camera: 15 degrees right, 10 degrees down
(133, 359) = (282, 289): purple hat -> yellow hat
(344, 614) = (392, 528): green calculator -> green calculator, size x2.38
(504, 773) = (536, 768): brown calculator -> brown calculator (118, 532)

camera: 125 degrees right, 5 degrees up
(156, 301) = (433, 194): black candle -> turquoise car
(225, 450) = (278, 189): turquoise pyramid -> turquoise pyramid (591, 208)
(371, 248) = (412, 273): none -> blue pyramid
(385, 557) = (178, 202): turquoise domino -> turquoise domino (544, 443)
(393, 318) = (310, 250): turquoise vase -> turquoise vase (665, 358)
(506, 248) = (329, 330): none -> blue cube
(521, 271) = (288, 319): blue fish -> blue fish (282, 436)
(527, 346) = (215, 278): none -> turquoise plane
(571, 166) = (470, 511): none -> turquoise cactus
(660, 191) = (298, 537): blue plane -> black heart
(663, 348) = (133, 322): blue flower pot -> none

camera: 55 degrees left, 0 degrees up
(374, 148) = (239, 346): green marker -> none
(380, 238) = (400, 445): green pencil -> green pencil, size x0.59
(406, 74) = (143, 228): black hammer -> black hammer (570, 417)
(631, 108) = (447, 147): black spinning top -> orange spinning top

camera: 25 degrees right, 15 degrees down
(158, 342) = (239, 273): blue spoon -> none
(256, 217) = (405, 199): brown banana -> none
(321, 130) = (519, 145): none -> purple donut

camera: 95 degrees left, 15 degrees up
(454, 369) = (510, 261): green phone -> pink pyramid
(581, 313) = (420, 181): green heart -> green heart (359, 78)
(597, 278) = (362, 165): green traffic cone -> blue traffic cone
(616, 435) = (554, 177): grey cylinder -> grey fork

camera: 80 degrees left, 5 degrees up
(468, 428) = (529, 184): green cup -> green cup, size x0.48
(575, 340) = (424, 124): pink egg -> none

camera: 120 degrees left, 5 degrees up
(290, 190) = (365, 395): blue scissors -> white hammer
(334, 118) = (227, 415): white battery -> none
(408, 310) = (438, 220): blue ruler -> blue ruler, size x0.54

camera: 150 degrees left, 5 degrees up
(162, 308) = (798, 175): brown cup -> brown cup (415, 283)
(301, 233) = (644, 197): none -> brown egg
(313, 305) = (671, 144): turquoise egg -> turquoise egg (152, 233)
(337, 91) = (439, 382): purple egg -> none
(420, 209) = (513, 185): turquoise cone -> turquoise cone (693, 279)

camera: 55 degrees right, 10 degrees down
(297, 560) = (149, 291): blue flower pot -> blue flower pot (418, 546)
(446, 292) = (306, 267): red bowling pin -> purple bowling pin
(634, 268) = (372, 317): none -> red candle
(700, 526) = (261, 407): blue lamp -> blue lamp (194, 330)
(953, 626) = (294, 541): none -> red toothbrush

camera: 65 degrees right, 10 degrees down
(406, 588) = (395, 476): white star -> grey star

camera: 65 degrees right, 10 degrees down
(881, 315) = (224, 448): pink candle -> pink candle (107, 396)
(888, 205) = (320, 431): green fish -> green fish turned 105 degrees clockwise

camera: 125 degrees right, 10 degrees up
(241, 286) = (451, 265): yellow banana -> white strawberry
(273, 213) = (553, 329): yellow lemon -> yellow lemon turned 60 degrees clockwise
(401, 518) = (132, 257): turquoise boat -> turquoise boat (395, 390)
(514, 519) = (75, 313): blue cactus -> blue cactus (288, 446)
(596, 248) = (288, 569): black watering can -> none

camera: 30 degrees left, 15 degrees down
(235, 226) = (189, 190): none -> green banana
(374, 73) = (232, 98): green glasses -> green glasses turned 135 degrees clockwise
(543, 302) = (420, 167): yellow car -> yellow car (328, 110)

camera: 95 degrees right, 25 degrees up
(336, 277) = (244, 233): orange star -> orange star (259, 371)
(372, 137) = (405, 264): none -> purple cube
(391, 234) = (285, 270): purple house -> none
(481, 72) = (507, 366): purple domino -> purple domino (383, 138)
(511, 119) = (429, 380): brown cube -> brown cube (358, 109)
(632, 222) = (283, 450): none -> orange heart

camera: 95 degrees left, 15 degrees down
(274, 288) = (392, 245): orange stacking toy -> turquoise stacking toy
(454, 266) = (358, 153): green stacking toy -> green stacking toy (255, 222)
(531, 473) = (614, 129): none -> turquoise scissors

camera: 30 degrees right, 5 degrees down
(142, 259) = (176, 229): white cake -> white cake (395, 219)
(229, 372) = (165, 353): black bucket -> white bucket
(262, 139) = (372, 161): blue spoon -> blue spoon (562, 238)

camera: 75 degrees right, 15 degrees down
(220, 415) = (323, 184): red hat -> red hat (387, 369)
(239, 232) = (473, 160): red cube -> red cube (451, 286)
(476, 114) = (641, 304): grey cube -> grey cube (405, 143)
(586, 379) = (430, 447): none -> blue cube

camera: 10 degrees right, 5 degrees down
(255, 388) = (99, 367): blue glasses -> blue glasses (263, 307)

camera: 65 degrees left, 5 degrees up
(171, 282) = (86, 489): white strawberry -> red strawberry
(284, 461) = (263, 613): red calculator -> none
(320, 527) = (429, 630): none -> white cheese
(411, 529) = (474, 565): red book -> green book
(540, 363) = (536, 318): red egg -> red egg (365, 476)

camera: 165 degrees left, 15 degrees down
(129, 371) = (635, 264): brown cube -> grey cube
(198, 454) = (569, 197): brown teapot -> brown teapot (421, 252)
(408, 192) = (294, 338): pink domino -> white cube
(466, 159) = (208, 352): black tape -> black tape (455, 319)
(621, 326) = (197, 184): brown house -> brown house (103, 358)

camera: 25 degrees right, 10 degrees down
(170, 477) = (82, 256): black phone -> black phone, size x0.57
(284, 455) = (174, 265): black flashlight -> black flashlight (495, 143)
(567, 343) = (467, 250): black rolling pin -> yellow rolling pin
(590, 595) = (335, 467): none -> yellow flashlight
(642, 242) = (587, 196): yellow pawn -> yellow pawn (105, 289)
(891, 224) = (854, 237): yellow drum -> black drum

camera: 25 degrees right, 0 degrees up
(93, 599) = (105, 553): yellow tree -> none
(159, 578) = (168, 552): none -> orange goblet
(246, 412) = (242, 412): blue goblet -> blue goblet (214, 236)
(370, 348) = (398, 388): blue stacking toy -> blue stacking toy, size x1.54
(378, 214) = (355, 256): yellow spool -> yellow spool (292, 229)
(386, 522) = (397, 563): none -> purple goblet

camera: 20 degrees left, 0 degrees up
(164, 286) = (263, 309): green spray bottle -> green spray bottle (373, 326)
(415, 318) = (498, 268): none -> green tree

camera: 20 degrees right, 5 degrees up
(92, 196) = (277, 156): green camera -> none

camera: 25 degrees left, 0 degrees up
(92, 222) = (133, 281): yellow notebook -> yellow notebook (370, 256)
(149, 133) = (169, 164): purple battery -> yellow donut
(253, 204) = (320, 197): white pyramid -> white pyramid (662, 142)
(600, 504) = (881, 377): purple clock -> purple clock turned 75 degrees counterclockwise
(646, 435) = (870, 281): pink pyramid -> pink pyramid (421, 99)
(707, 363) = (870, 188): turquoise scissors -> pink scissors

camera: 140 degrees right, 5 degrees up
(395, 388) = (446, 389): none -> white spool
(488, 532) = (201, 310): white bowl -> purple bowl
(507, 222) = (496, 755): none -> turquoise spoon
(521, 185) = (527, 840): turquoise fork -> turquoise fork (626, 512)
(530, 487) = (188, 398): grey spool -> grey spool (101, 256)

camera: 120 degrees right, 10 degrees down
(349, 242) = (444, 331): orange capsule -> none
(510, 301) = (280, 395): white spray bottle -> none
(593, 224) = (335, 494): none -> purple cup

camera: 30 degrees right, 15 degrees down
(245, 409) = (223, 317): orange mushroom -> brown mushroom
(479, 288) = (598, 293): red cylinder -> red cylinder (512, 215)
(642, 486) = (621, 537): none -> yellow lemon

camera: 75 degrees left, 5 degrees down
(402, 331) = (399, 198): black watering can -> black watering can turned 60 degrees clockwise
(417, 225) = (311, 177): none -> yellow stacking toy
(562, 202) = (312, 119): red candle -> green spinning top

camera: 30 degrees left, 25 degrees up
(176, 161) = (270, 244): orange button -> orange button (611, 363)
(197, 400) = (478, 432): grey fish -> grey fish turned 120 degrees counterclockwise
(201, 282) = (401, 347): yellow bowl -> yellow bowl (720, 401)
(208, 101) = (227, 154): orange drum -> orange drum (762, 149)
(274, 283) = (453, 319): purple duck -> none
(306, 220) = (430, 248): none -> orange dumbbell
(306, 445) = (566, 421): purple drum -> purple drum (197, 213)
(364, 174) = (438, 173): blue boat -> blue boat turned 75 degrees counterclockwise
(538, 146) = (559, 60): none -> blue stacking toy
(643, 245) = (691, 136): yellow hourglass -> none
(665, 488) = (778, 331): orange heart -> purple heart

════════════════════

TASK STATEMENT – For the listing above, print only the lines starting at the line containing "(660, 191) = (298, 537): blue" and ending at the line containing "(256, 217) = (405, 199): brown banana -> none", exactly, both included.

TASK ANSWER –
(660, 191) = (298, 537): blue plane -> black heart
(663, 348) = (133, 322): blue flower pot -> none

camera: 55 degrees left, 0 degrees up
(374, 148) = (239, 346): green marker -> none
(380, 238) = (400, 445): green pencil -> green pencil, size x0.59
(406, 74) = (143, 228): black hammer -> black hammer (570, 417)
(631, 108) = (447, 147): black spinning top -> orange spinning top

camera: 25 degrees right, 15 degrees down
(158, 342) = (239, 273): blue spoon -> none
(256, 217) = (405, 199): brown banana -> none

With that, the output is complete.